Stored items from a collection
------------------------------------------------------------------------

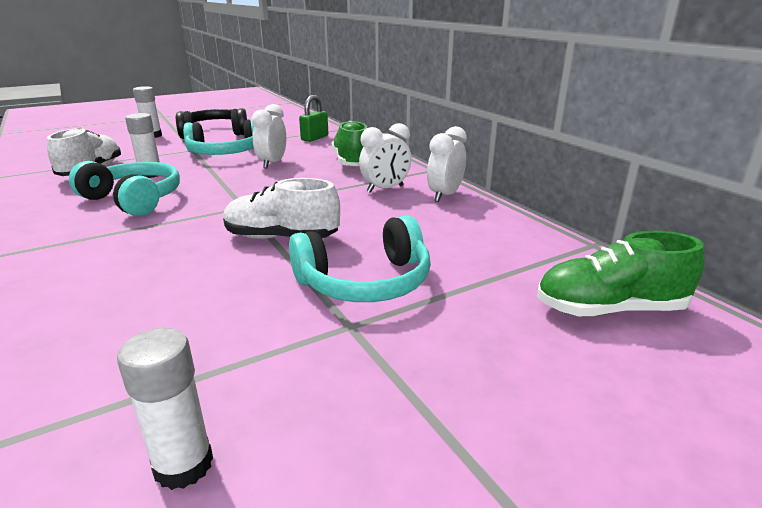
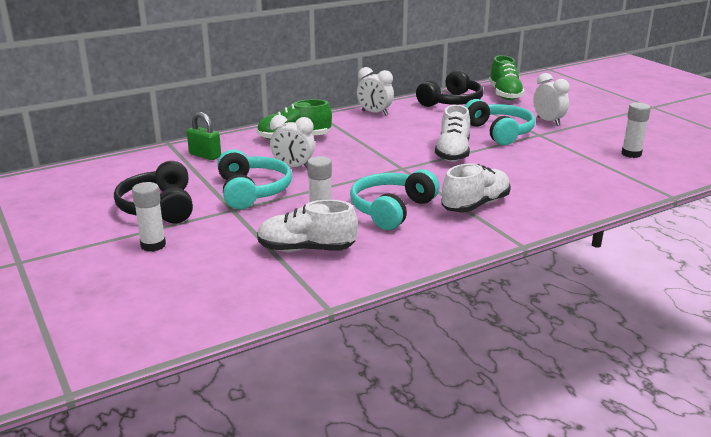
camera: 90 degrees left, 0 degrees up
(98, 242) = (475, 205): none -> white shoe
(385, 189) = (362, 128): white clock -> white clock (548, 121)
(522, 249) = (452, 102): none -> black headphones

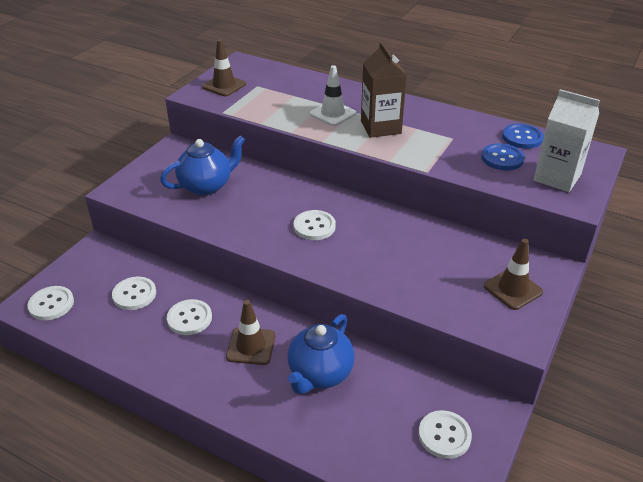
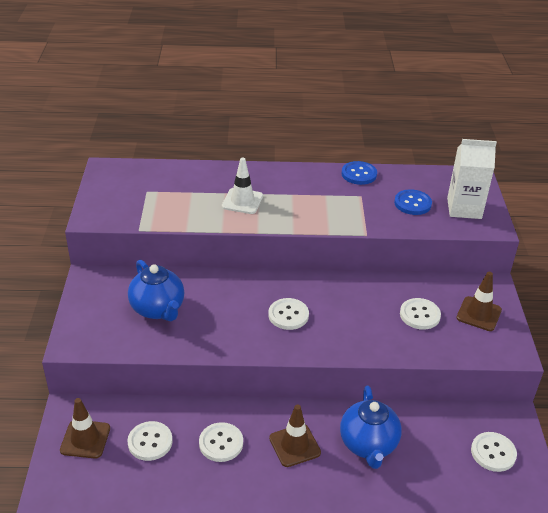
camera: 30 degrees left, 0 degrees up
(51, 304) = (75, 485): white button -> white button (419, 315)
(206, 186) = (158, 309): blue teapot -> blue teapot turned 120 degrees clockwise
(224, 86) = (113, 200): brown traffic cone -> brown traffic cone (85, 439)
(380, 127) = (295, 203): brown carton -> none
(522, 137) = (412, 179): blue button -> blue button (359, 174)

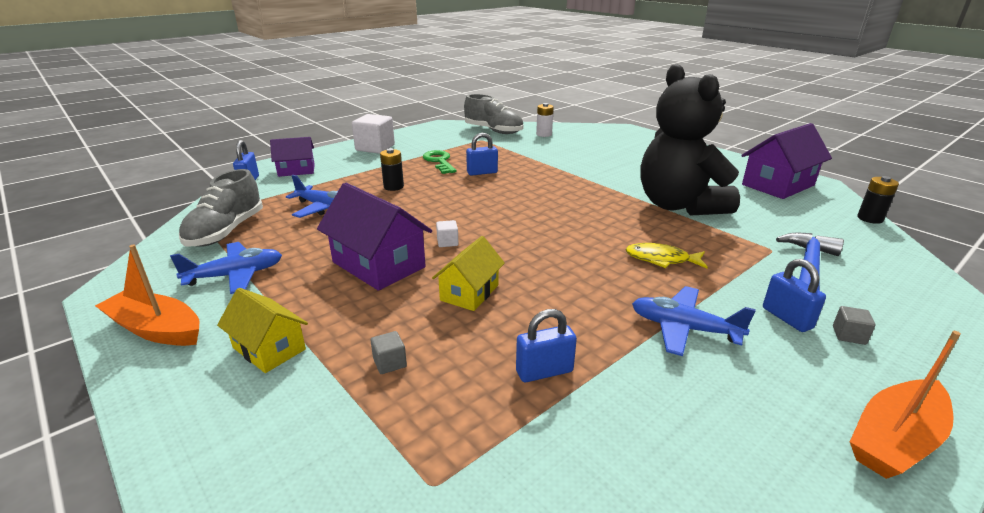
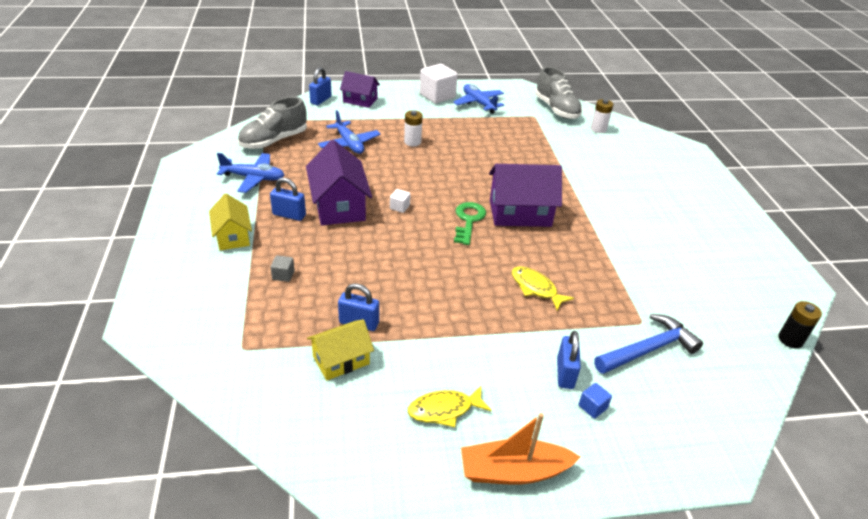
camera: 30 degrees right, 10 degrees up
(156, 329) = (190, 198): orange boat -> none
(393, 187) = (412, 142): black battery -> white battery
(439, 161) = (472, 128): green key -> green key (468, 220)
(469, 292) = (373, 252): yellow house -> yellow house (341, 360)
(482, 172) = (494, 153): blue padlock -> blue padlock (289, 215)
(679, 205) = (620, 250): black teddy bear -> none
(684, 328) = (479, 342): blue plane -> blue plane (479, 103)
(750, 415) = (444, 410): none -> yellow fish
(778, 185) = (753, 270): purple house -> purple house (520, 213)
(848, 335) = (592, 407): grey cube -> blue cube

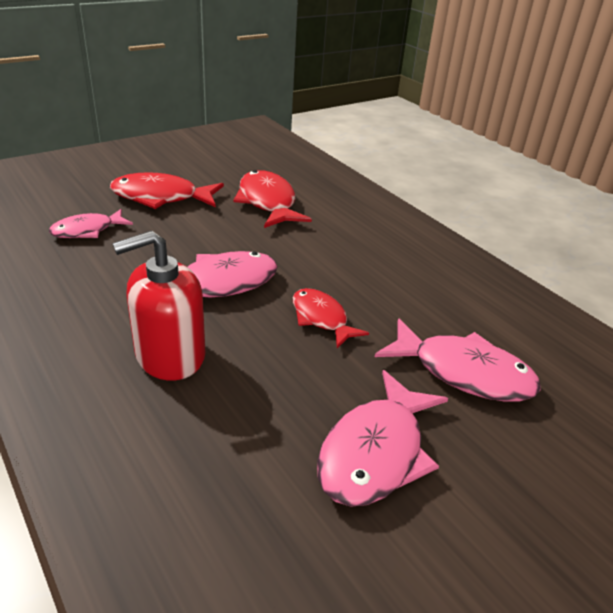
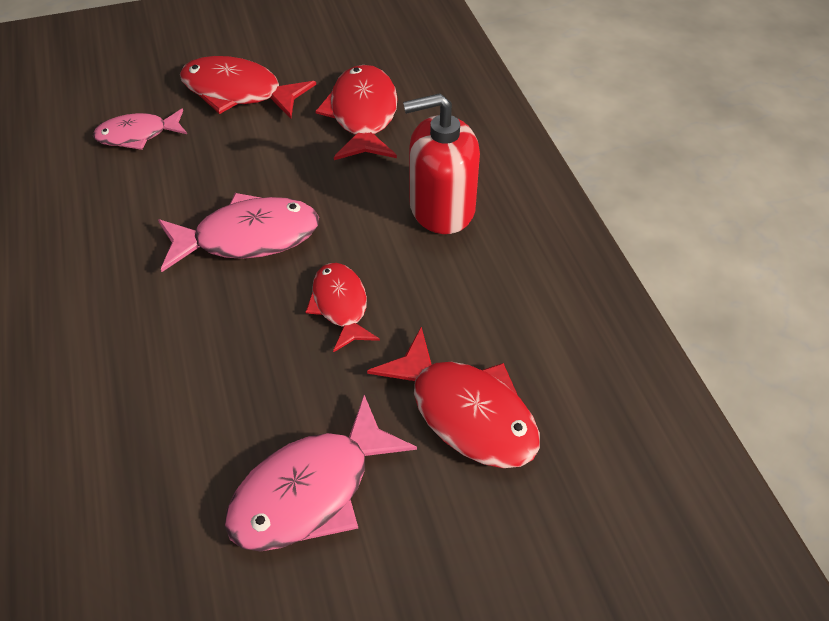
camera: 20 degrees right, 15 degrees up
(170, 355) = (157, 325): red soap dispenser -> red soap dispenser (441, 207)
(463, 372) = (466, 412): pink fish -> red fish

------------------------------------------------------------------------

- Work item -
Output a verbatim copy of all entries above; no pictures go in it.

- Task response -
camera: 90 degrees left, 0 degrees up
(98, 242) = (475, 205): none -> white shoe
(385, 189) = (362, 128): white clock -> white clock (548, 121)
(522, 249) = (452, 102): none -> black headphones

camera: 30 degrees left, 0 degrees up
(51, 304) = (75, 485): white button -> white button (419, 315)
(206, 186) = (158, 309): blue teapot -> blue teapot turned 120 degrees clockwise
(224, 86) = (113, 200): brown traffic cone -> brown traffic cone (85, 439)
(380, 127) = (295, 203): brown carton -> none
(522, 137) = (412, 179): blue button -> blue button (359, 174)

camera: 30 degrees right, 10 degrees up
(156, 329) = (190, 198): orange boat -> none
(393, 187) = (412, 142): black battery -> white battery
(439, 161) = (472, 128): green key -> green key (468, 220)
(469, 292) = (373, 252): yellow house -> yellow house (341, 360)
(482, 172) = (494, 153): blue padlock -> blue padlock (289, 215)
(679, 205) = (620, 250): black teddy bear -> none
(684, 328) = (479, 342): blue plane -> blue plane (479, 103)
(750, 415) = (444, 410): none -> yellow fish
(778, 185) = (753, 270): purple house -> purple house (520, 213)
(848, 335) = (592, 407): grey cube -> blue cube

camera: 20 degrees right, 15 degrees up
(170, 355) = (157, 325): red soap dispenser -> red soap dispenser (441, 207)
(463, 372) = (466, 412): pink fish -> red fish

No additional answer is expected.